Given entries:
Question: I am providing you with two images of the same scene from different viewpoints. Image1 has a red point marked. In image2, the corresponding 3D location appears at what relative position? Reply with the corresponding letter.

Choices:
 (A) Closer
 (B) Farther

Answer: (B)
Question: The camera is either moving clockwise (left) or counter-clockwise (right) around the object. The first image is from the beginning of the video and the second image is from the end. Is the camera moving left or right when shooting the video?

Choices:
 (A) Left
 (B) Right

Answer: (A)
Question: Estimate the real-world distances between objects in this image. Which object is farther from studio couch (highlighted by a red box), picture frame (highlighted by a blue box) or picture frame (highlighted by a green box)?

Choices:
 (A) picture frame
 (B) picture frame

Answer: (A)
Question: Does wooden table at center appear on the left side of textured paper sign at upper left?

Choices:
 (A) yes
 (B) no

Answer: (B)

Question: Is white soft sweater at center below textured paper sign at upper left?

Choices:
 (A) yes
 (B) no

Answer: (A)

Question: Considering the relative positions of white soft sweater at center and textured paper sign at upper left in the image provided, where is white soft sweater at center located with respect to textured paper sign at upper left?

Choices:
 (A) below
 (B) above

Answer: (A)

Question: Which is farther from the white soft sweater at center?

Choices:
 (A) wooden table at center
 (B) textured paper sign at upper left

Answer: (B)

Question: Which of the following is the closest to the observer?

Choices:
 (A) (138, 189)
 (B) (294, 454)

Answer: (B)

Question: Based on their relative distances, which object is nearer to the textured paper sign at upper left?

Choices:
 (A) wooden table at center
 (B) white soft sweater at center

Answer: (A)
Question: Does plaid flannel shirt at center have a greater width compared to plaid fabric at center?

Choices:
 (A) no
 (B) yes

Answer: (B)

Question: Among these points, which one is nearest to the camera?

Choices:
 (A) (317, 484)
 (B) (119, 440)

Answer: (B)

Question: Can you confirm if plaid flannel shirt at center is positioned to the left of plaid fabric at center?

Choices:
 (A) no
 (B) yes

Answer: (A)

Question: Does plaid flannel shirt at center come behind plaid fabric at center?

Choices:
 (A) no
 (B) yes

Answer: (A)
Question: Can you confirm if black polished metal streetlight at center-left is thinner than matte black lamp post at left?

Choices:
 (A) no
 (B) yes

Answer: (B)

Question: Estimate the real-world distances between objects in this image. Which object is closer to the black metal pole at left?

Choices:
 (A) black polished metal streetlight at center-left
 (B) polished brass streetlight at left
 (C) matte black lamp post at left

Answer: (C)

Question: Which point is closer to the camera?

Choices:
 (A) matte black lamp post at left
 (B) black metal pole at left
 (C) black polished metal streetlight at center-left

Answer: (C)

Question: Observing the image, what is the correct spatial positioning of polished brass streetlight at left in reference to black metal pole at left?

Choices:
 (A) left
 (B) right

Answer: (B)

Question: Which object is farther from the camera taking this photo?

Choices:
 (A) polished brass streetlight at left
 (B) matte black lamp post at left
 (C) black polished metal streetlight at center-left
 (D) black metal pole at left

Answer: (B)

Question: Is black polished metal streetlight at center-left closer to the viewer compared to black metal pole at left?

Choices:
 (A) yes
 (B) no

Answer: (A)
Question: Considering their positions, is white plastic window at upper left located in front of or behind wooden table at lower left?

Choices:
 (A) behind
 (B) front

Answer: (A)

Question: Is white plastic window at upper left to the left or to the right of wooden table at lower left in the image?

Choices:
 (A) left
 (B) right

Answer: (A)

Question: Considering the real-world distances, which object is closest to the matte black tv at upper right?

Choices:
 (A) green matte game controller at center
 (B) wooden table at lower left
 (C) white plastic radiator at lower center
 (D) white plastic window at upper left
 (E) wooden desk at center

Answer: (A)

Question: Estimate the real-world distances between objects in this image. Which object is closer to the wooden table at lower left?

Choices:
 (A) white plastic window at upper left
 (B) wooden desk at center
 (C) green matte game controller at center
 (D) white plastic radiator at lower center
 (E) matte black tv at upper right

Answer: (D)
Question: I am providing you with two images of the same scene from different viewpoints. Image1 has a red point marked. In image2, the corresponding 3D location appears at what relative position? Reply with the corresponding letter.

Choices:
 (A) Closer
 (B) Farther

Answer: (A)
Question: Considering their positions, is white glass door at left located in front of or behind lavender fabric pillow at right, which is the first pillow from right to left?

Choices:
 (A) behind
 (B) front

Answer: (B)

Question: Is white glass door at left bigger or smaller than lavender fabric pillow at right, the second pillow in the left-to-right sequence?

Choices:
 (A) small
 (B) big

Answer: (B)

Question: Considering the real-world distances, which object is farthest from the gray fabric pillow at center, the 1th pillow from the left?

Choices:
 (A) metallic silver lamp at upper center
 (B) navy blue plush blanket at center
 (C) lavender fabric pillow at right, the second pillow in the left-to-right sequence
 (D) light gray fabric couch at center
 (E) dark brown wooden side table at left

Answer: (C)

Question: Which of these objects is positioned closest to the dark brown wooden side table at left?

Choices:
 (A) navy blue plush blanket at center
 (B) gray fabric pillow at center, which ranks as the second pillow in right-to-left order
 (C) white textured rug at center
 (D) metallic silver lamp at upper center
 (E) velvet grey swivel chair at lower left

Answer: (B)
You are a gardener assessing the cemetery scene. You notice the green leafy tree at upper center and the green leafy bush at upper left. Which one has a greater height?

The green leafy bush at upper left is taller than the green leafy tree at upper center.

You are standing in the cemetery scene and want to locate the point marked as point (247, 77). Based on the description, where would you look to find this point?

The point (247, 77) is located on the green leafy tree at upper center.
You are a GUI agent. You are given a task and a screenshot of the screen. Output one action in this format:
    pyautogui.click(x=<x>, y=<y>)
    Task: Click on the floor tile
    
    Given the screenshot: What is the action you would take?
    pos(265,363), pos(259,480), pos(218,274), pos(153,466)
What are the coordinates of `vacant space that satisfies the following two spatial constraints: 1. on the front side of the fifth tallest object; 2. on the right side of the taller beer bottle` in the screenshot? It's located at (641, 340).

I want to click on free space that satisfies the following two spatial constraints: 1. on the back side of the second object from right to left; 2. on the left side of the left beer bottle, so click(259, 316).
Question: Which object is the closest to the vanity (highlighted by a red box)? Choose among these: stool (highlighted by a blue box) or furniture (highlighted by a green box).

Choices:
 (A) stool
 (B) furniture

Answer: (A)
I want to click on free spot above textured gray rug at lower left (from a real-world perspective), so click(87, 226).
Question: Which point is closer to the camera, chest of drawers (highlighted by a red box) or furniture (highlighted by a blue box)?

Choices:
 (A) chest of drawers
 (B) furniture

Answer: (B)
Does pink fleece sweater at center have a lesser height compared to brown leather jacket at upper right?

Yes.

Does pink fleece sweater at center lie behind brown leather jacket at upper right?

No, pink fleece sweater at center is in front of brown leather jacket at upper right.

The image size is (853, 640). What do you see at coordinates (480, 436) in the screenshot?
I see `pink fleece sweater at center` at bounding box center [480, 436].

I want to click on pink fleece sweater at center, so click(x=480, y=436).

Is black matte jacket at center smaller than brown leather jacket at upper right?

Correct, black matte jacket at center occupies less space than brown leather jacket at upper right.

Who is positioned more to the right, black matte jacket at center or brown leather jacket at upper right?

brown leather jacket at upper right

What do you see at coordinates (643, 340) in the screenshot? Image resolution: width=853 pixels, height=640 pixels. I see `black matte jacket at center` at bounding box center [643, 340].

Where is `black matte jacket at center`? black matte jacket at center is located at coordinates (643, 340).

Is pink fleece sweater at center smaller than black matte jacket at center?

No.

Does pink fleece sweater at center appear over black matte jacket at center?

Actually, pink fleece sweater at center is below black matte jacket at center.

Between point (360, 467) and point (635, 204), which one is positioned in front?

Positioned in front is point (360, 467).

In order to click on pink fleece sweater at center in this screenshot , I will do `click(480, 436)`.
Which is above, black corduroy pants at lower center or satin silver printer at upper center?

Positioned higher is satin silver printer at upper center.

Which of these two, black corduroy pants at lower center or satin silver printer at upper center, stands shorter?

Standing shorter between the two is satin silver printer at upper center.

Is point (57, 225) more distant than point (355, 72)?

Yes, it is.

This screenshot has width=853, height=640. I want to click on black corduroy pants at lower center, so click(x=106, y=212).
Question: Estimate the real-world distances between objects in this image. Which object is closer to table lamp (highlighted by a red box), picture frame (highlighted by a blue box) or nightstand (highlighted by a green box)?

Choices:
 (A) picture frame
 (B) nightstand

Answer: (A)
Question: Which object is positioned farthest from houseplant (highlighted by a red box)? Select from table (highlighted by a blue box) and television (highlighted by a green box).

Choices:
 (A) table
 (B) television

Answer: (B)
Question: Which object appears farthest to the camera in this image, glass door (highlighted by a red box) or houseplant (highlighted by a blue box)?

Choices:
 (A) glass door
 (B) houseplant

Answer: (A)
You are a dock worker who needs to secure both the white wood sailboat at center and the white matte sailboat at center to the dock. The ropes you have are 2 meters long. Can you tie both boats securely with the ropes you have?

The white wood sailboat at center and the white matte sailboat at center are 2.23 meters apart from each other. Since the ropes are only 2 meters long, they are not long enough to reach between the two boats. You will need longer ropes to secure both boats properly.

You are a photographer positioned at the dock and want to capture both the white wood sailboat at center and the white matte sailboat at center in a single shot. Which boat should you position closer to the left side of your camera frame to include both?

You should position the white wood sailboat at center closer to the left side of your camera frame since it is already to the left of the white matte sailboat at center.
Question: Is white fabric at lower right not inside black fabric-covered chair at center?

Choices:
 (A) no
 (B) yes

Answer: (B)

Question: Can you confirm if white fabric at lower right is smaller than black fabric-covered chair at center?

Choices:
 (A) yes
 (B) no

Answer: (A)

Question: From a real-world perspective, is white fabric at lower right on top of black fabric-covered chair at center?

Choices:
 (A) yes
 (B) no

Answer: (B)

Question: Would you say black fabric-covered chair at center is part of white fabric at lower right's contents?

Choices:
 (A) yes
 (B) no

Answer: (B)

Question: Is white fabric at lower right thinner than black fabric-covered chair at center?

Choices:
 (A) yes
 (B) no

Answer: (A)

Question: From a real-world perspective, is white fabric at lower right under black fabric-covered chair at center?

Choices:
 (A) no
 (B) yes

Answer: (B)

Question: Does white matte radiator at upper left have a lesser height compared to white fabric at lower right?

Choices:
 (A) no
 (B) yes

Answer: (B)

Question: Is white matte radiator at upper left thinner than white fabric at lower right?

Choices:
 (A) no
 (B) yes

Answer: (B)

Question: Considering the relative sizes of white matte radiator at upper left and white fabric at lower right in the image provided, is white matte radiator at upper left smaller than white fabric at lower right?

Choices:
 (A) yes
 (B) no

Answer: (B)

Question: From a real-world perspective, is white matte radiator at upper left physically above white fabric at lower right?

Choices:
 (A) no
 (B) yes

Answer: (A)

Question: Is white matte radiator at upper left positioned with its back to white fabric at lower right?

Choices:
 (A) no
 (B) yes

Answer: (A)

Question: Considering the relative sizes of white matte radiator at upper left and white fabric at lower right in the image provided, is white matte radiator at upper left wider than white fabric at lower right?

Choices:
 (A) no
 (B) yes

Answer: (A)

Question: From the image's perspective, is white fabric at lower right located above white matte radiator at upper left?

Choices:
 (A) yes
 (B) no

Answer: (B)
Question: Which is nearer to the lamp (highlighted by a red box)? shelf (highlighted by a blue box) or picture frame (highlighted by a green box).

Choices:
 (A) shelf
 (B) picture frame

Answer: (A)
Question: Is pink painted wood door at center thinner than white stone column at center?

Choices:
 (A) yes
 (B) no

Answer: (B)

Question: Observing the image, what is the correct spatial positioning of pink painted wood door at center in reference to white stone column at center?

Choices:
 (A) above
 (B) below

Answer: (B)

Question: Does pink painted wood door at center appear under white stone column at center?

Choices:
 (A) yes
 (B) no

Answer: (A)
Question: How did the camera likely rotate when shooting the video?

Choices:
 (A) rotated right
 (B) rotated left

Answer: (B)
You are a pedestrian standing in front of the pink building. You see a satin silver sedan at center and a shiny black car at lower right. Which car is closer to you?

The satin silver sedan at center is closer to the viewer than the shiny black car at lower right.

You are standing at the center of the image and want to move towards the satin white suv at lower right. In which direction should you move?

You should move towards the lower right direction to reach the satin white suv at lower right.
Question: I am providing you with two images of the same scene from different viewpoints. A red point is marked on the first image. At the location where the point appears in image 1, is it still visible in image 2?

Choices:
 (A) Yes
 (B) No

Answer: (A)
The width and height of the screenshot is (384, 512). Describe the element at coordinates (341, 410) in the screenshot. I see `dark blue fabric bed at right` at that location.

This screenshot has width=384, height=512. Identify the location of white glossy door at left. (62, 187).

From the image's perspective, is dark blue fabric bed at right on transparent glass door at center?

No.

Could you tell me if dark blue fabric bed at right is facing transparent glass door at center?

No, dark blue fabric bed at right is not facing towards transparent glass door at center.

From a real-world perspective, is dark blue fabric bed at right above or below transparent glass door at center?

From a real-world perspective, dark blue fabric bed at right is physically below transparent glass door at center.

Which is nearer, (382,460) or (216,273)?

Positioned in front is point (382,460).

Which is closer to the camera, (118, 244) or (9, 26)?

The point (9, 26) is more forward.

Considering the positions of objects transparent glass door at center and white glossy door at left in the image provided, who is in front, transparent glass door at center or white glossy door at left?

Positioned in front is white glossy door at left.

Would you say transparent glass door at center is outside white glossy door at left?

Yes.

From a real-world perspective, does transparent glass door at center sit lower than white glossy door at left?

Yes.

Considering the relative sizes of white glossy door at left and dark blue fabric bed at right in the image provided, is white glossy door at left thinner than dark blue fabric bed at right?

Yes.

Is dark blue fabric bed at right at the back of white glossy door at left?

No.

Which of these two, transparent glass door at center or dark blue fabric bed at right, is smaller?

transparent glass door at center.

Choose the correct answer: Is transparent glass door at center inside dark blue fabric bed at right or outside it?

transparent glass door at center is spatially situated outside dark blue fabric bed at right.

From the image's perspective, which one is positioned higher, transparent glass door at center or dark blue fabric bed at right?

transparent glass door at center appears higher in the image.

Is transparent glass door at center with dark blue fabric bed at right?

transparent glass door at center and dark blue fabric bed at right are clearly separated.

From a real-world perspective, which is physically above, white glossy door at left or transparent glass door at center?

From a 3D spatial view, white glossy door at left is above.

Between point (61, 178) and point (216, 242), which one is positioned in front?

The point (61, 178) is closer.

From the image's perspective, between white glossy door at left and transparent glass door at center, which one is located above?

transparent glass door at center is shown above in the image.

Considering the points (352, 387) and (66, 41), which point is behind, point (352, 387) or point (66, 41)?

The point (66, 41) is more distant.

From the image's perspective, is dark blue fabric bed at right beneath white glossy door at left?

What to do:
Convert the part of the lines above that opens with the line containing "Correct, black matte" and closes with the line containing "Does pink fleece sweater at center appear" into a Markdown table with the columns Row and Line. Number each line and leave out the blank ones.

Written answer:
| Row | Line |
|---|---|
| 1 | Correct, black matte jacket at center occupies less space than brown leather jacket at upper right. |
| 2 | Who is positioned more to the right, black matte jacket at center or brown leather jacket at upper right? |
| 3 | brown leather jacket at upper right |
| 4 | What do you see at coordinates (643, 340) in the screenshot? Image resolution: width=853 pixels, height=640 pixels. I see `black matte jacket at center` at bounding box center [643, 340]. |
| 5 | Where is `black matte jacket at center`? black matte jacket at center is located at coordinates (643, 340). |
| 6 | Is pink fleece sweater at center smaller than black matte jacket at center? |
| 7 | No. |
| 8 | Does pink fleece sweater at center appear over black matte jacket at center? |